TASK TO CARRY OUT
Take the records below and retype them line by line, from the first line through the one containing "D1: none -> LED green (A NET17, K NET31)"; stop there.

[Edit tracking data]
┌──
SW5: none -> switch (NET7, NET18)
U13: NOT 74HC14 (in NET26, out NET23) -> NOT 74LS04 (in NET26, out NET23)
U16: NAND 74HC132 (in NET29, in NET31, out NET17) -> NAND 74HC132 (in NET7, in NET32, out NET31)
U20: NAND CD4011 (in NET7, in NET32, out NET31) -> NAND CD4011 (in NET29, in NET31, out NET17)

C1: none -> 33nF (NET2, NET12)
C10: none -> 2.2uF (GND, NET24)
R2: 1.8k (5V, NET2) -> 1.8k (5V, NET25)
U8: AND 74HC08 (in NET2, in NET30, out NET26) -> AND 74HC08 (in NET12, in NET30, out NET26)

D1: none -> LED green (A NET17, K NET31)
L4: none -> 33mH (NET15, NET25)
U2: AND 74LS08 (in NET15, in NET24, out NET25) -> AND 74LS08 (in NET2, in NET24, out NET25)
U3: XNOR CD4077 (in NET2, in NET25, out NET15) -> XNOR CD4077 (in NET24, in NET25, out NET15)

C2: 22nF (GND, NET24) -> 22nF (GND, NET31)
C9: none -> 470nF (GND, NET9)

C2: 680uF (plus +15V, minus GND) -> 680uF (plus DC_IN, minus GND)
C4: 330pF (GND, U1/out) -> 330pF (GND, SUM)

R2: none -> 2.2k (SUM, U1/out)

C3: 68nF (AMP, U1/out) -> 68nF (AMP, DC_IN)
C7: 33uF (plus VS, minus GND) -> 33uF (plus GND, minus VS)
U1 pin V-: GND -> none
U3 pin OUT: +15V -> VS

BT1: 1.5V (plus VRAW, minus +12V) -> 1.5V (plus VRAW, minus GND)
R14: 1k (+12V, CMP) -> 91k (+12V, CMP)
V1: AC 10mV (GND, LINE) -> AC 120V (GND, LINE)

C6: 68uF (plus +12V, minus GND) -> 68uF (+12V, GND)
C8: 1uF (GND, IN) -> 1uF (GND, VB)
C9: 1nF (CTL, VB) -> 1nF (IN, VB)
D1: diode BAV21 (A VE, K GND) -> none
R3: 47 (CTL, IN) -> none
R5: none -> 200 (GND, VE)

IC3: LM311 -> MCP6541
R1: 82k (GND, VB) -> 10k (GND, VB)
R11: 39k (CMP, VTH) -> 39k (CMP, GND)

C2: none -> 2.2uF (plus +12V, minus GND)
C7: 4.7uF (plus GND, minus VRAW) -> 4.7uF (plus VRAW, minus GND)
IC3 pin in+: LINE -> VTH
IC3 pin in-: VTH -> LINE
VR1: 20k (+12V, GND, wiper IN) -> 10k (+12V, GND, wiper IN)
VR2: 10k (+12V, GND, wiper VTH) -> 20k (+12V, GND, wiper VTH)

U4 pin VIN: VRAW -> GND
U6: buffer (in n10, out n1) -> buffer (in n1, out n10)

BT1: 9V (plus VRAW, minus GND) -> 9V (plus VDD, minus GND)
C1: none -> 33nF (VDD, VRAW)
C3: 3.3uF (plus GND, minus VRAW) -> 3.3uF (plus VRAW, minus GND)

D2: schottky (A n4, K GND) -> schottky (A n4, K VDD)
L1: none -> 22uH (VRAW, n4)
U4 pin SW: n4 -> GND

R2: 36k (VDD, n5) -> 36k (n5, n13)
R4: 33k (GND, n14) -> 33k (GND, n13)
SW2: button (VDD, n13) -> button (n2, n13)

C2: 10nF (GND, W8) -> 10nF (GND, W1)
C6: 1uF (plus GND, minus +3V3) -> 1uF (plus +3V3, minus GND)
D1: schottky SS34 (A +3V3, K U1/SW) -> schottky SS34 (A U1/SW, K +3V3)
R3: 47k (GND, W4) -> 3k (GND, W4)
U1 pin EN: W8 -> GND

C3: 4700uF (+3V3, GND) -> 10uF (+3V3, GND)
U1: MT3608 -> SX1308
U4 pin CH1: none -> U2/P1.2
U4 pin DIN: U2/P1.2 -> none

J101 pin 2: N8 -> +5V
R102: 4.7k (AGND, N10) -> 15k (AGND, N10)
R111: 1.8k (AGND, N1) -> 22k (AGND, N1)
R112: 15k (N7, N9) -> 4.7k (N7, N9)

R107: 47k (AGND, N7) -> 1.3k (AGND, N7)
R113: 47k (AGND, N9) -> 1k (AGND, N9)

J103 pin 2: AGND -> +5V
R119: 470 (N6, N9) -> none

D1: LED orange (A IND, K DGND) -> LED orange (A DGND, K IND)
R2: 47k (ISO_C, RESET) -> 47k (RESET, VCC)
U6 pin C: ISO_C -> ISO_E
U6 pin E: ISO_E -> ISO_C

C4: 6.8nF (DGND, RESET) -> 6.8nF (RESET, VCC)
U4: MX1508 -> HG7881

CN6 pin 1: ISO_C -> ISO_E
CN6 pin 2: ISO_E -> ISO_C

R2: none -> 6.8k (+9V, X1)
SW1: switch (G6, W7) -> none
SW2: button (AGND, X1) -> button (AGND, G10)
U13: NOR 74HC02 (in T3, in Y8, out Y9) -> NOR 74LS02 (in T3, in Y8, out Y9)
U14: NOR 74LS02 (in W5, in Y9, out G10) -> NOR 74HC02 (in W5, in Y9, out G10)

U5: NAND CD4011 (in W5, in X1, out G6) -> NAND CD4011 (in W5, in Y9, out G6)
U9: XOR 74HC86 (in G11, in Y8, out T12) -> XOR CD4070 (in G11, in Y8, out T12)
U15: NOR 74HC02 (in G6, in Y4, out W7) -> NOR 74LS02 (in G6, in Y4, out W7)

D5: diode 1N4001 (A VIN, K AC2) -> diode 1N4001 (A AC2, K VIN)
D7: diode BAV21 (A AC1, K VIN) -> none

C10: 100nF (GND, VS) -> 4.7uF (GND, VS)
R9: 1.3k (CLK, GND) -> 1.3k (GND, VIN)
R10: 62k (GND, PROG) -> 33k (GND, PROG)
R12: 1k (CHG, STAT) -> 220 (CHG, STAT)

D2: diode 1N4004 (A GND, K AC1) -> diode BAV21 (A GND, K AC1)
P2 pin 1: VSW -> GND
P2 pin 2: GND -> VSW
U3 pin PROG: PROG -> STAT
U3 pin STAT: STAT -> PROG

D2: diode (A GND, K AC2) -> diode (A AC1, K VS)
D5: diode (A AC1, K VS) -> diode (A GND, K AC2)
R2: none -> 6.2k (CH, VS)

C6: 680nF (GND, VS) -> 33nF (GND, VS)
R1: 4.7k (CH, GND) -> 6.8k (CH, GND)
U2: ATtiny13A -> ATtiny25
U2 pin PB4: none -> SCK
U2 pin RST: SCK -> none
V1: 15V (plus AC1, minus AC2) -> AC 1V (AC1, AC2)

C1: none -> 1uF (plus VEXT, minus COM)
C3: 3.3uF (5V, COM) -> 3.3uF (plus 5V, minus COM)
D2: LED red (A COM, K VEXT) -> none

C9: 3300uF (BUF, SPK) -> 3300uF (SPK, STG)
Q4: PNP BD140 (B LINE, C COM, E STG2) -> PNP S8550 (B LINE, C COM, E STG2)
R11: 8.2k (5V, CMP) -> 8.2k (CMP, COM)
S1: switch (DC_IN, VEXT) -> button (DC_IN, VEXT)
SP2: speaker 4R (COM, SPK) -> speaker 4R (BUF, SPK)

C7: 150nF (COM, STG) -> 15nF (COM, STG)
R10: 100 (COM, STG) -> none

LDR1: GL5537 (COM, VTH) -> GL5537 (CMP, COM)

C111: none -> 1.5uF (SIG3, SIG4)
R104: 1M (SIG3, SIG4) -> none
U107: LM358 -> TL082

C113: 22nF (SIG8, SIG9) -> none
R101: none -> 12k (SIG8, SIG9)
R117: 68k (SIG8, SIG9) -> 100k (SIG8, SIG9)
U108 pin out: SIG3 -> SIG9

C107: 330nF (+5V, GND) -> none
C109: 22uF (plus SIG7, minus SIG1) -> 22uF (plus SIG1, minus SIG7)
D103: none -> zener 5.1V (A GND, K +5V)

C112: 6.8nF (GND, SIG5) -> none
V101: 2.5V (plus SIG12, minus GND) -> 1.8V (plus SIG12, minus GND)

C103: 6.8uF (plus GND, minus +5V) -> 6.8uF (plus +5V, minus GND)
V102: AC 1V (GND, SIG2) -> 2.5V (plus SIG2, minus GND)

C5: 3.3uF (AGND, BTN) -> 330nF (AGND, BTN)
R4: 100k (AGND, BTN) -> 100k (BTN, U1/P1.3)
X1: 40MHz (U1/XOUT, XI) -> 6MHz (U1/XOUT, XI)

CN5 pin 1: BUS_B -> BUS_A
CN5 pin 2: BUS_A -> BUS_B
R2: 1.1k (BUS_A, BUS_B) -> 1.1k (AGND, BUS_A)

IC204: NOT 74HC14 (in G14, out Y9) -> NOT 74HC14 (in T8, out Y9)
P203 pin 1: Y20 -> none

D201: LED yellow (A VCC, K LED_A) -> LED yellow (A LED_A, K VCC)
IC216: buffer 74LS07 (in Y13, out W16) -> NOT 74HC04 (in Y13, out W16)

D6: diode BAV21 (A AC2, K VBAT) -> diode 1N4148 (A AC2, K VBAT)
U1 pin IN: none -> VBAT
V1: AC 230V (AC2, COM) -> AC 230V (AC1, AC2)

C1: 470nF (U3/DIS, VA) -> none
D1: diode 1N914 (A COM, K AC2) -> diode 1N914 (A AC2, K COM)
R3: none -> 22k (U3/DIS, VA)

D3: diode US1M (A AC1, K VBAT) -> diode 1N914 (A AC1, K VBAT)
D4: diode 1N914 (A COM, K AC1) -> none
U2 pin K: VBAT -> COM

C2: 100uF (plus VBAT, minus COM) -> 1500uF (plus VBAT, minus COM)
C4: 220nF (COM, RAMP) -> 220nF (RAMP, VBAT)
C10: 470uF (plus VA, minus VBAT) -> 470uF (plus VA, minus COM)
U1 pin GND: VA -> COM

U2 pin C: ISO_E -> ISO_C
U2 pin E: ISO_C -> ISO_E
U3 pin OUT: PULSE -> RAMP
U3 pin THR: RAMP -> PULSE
└──
EXERCISE ANSWER
SW5: none -> switch (NET7, NET18)
U13: NOT 74HC14 (in NET26, out NET23) -> NOT 74LS04 (in NET26, out NET23)
U16: NAND 74HC132 (in NET29, in NET31, out NET17) -> NAND 74HC132 (in NET7, in NET32, out NET31)
U20: NAND CD4011 (in NET7, in NET32, out NET31) -> NAND CD4011 (in NET29, in NET31, out NET17)

C1: none -> 33nF (NET2, NET12)
C10: none -> 2.2uF (GND, NET24)
R2: 1.8k (5V, NET2) -> 1.8k (5V, NET25)
U8: AND 74HC08 (in NET2, in NET30, out NET26) -> AND 74HC08 (in NET12, in NET30, out NET26)

D1: none -> LED green (A NET17, K NET31)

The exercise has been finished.